* RECORD EXCERPTS
━━━━━━━━━━━━━━━━━━━━

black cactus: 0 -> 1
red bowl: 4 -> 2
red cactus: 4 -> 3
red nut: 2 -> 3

━━━━━━━━━━━━━━━━━━━━

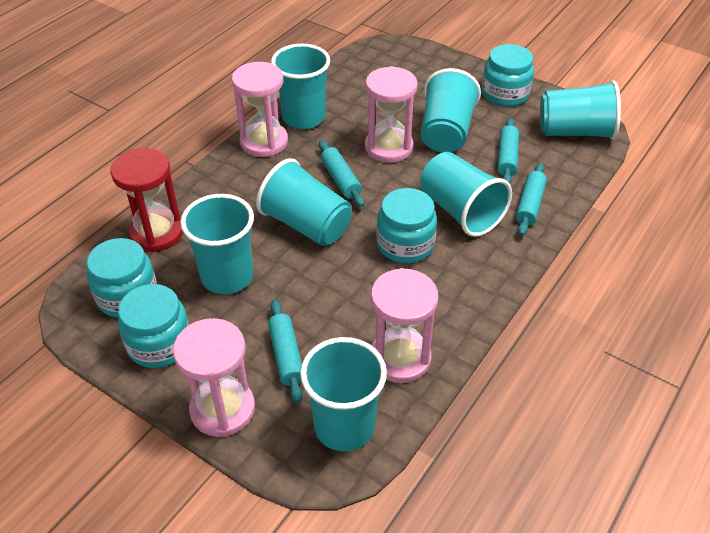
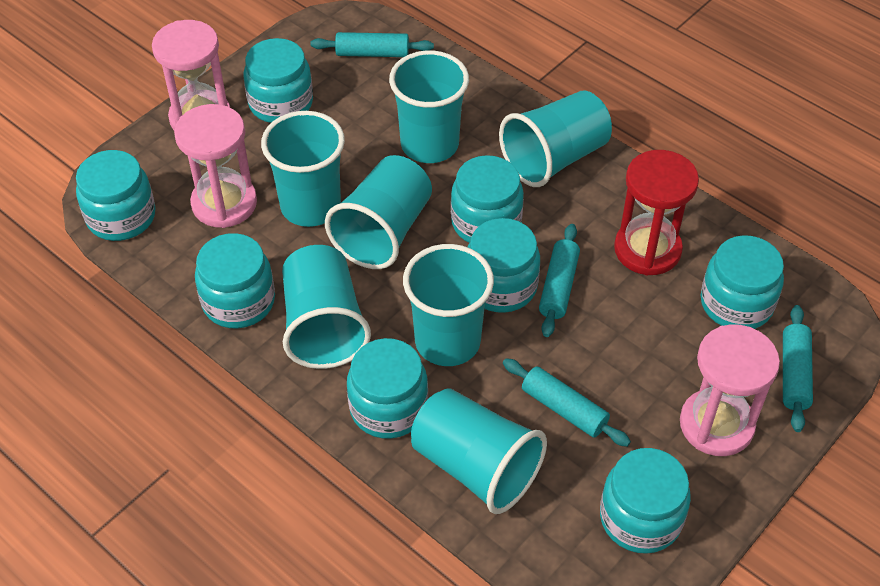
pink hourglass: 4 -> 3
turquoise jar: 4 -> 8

━━━━━━━━━━━━━━━━━━━━

* PROBLEM REQUIREMENTS
From the entries above, return exactly the line containing "black cactus: 0 -> 1", the line containing "red nut: 2 -> 3", and all lines between, and nothing else.

* ANSWER
black cactus: 0 -> 1
red bowl: 4 -> 2
red cactus: 4 -> 3
red nut: 2 -> 3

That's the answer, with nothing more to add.